Work required
Repeat each record below exactly as given.

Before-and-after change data
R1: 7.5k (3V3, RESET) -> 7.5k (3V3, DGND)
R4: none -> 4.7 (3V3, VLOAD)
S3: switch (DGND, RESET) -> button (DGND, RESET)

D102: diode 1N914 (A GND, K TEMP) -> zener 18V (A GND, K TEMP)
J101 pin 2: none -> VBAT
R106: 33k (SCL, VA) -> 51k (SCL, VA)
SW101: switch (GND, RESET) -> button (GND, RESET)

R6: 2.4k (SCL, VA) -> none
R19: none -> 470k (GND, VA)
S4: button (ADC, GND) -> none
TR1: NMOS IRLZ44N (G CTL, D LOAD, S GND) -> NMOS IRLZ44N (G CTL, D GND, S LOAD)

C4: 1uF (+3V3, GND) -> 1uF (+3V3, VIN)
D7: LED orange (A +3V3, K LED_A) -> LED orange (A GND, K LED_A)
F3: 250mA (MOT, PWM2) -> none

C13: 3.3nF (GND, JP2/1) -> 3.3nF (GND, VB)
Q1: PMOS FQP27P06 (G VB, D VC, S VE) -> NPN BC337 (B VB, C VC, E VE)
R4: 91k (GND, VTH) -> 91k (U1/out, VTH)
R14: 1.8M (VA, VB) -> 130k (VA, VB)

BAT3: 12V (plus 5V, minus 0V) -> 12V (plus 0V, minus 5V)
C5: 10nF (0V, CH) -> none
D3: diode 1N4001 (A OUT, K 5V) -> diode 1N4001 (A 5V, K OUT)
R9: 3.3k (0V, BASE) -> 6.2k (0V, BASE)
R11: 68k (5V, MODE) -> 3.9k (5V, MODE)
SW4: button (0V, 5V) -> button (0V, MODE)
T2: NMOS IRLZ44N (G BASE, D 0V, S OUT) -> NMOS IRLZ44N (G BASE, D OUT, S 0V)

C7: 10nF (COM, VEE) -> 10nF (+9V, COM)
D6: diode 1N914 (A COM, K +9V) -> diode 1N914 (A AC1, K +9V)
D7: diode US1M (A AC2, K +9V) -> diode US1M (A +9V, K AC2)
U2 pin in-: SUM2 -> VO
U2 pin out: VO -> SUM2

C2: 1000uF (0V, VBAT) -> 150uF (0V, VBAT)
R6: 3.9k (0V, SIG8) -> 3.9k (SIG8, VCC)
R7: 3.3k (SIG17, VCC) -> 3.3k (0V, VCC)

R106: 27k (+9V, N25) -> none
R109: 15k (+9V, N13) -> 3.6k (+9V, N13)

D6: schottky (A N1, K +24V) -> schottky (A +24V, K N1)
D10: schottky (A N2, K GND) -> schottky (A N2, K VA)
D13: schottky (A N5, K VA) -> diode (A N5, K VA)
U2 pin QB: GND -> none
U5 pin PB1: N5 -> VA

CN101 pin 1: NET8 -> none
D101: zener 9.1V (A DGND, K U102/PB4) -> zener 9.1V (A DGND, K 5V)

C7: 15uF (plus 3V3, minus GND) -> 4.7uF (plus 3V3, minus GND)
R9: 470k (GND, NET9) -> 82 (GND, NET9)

Response for this exercise
R1: 7.5k (3V3, RESET) -> 7.5k (3V3, DGND)
R4: none -> 4.7 (3V3, VLOAD)
S3: switch (DGND, RESET) -> button (DGND, RESET)

D102: diode 1N914 (A GND, K TEMP) -> zener 18V (A GND, K TEMP)
J101 pin 2: none -> VBAT
R106: 33k (SCL, VA) -> 51k (SCL, VA)
SW101: switch (GND, RESET) -> button (GND, RESET)

R6: 2.4k (SCL, VA) -> none
R19: none -> 470k (GND, VA)
S4: button (ADC, GND) -> none
TR1: NMOS IRLZ44N (G CTL, D LOAD, S GND) -> NMOS IRLZ44N (G CTL, D GND, S LOAD)

C4: 1uF (+3V3, GND) -> 1uF (+3V3, VIN)
D7: LED orange (A +3V3, K LED_A) -> LED orange (A GND, K LED_A)
F3: 250mA (MOT, PWM2) -> none

C13: 3.3nF (GND, JP2/1) -> 3.3nF (GND, VB)
Q1: PMOS FQP27P06 (G VB, D VC, S VE) -> NPN BC337 (B VB, C VC, E VE)
R4: 91k (GND, VTH) -> 91k (U1/out, VTH)
R14: 1.8M (VA, VB) -> 130k (VA, VB)

BAT3: 12V (plus 5V, minus 0V) -> 12V (plus 0V, minus 5V)
C5: 10nF (0V, CH) -> none
D3: diode 1N4001 (A OUT, K 5V) -> diode 1N4001 (A 5V, K OUT)
R9: 3.3k (0V, BASE) -> 6.2k (0V, BASE)
R11: 68k (5V, MODE) -> 3.9k (5V, MODE)
SW4: button (0V, 5V) -> button (0V, MODE)
T2: NMOS IRLZ44N (G BASE, D 0V, S OUT) -> NMOS IRLZ44N (G BASE, D OUT, S 0V)

C7: 10nF (COM, VEE) -> 10nF (+9V, COM)
D6: diode 1N914 (A COM, K +9V) -> diode 1N914 (A AC1, K +9V)
D7: diode US1M (A AC2, K +9V) -> diode US1M (A +9V, K AC2)
U2 pin in-: SUM2 -> VO
U2 pin out: VO -> SUM2

C2: 1000uF (0V, VBAT) -> 150uF (0V, VBAT)
R6: 3.9k (0V, SIG8) -> 3.9k (SIG8, VCC)
R7: 3.3k (SIG17, VCC) -> 3.3k (0V, VCC)

R106: 27k (+9V, N25) -> none
R109: 15k (+9V, N13) -> 3.6k (+9V, N13)

D6: schottky (A N1, K +24V) -> schottky (A +24V, K N1)
D10: schottky (A N2, K GND) -> schottky (A N2, K VA)
D13: schottky (A N5, K VA) -> diode (A N5, K VA)
U2 pin QB: GND -> none
U5 pin PB1: N5 -> VA

CN101 pin 1: NET8 -> none
D101: zener 9.1V (A DGND, K U102/PB4) -> zener 9.1V (A DGND, K 5V)

C7: 15uF (plus 3V3, minus GND) -> 4.7uF (plus 3V3, minus GND)
R9: 470k (GND, NET9) -> 82 (GND, NET9)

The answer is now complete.